Could you filter the records below down to the lines that include the word "purple"?

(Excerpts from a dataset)

* * *

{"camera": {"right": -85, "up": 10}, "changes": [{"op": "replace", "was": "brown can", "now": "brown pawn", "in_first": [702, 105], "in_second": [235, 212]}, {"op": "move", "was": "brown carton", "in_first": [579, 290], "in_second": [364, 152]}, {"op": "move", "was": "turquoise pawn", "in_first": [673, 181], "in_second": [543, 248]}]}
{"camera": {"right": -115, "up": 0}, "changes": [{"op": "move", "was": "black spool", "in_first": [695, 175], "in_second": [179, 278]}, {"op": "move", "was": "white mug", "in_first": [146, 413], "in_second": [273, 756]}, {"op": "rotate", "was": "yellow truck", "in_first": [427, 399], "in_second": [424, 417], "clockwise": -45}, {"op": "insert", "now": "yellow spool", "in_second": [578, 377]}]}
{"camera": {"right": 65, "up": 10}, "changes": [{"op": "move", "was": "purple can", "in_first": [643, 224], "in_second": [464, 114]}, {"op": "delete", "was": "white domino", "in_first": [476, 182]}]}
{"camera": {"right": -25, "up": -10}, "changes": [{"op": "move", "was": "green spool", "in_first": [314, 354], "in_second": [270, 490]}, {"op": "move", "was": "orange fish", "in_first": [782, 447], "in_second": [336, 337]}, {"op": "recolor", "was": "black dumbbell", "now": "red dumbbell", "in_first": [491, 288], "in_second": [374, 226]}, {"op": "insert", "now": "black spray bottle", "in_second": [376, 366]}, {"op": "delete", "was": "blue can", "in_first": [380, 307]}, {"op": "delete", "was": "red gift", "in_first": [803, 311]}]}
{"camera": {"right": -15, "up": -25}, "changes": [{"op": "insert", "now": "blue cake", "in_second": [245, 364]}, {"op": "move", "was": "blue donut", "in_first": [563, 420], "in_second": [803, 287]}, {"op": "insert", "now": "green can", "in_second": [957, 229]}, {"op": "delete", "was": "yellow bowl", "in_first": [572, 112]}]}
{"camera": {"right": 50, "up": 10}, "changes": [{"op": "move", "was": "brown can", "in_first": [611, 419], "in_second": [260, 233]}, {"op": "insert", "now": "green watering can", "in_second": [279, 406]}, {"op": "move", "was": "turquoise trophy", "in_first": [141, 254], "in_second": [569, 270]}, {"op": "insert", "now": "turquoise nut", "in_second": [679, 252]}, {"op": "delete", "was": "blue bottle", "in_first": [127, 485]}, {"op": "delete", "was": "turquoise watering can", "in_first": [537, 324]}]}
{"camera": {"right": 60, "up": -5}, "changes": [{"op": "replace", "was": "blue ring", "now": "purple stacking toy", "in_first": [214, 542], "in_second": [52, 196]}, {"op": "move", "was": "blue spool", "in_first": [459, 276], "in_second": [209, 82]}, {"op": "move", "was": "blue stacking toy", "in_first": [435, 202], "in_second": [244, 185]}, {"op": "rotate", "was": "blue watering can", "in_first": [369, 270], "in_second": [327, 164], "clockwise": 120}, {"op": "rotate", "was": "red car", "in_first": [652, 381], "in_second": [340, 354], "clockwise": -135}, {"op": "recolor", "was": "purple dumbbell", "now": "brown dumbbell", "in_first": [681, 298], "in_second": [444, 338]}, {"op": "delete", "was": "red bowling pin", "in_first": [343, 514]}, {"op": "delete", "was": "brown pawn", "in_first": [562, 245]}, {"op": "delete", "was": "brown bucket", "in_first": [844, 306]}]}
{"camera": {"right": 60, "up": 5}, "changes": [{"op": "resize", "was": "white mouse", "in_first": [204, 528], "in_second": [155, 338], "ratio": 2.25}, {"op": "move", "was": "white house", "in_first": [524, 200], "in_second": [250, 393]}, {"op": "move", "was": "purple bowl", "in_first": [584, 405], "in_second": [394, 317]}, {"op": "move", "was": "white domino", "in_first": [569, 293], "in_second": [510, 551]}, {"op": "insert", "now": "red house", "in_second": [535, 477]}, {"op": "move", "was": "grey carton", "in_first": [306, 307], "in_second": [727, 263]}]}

* * *

■ Exercise output ■
{"camera": {"right": 65, "up": 10}, "changes": [{"op": "move", "was": "purple can", "in_first": [643, 224], "in_second": [464, 114]}, {"op": "delete", "was": "white domino", "in_first": [476, 182]}]}
{"camera": {"right": 60, "up": -5}, "changes": [{"op": "replace", "was": "blue ring", "now": "purple stacking toy", "in_first": [214, 542], "in_second": [52, 196]}, {"op": "move", "was": "blue spool", "in_first": [459, 276], "in_second": [209, 82]}, {"op": "move", "was": "blue stacking toy", "in_first": [435, 202], "in_second": [244, 185]}, {"op": "rotate", "was": "blue watering can", "in_first": [369, 270], "in_second": [327, 164], "clockwise": 120}, {"op": "rotate", "was": "red car", "in_first": [652, 381], "in_second": [340, 354], "clockwise": -135}, {"op": "recolor", "was": "purple dumbbell", "now": "brown dumbbell", "in_first": [681, 298], "in_second": [444, 338]}, {"op": "delete", "was": "red bowling pin", "in_first": [343, 514]}, {"op": "delete", "was": "brown pawn", "in_first": [562, 245]}, {"op": "delete", "was": "brown bucket", "in_first": [844, 306]}]}
{"camera": {"right": 60, "up": 5}, "changes": [{"op": "resize", "was": "white mouse", "in_first": [204, 528], "in_second": [155, 338], "ratio": 2.25}, {"op": "move", "was": "white house", "in_first": [524, 200], "in_second": [250, 393]}, {"op": "move", "was": "purple bowl", "in_first": [584, 405], "in_second": [394, 317]}, {"op": "move", "was": "white domino", "in_first": [569, 293], "in_second": [510, 551]}, {"op": "insert", "now": "red house", "in_second": [535, 477]}, {"op": "move", "was": "grey carton", "in_first": [306, 307], "in_second": [727, 263]}]}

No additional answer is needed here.